[Start of section]
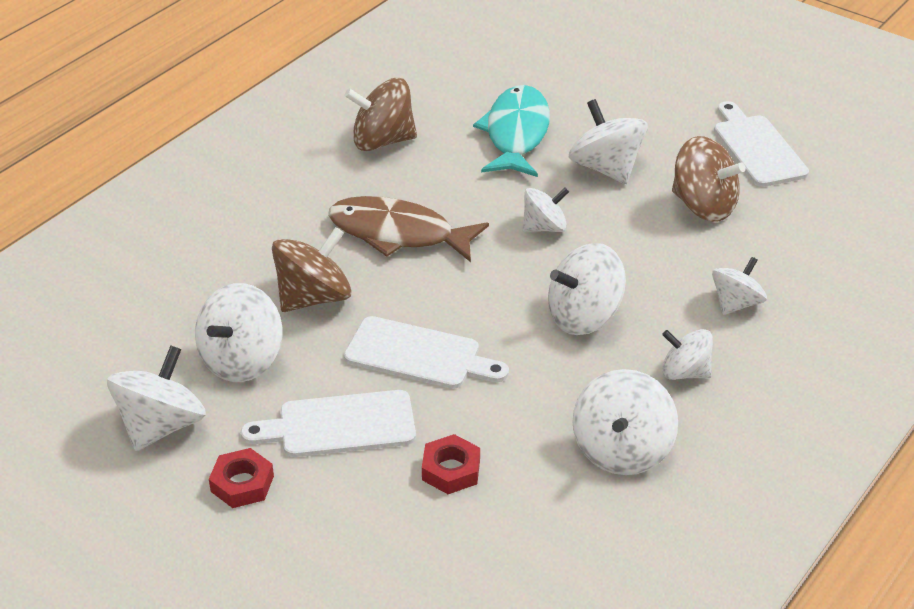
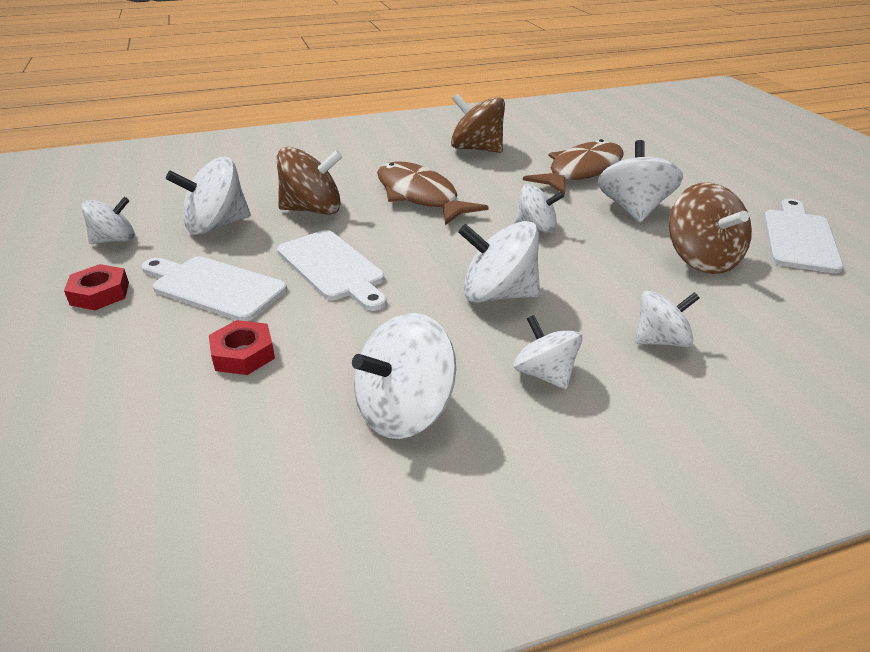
camera: 35 degrees right, 5 degrees down
(161, 425) = (115, 240): white spinning top -> white spinning top, size x0.65
(516, 134) = (581, 171): turquoise fish -> brown fish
[End of section]
## TO DO
Down to the last line, set down the data above exactly, and omit all images.

## SOLUTION FOR THIS EXERCISE
camera: 35 degrees right, 5 degrees down
(161, 425) = (115, 240): white spinning top -> white spinning top, size x0.65
(516, 134) = (581, 171): turquoise fish -> brown fish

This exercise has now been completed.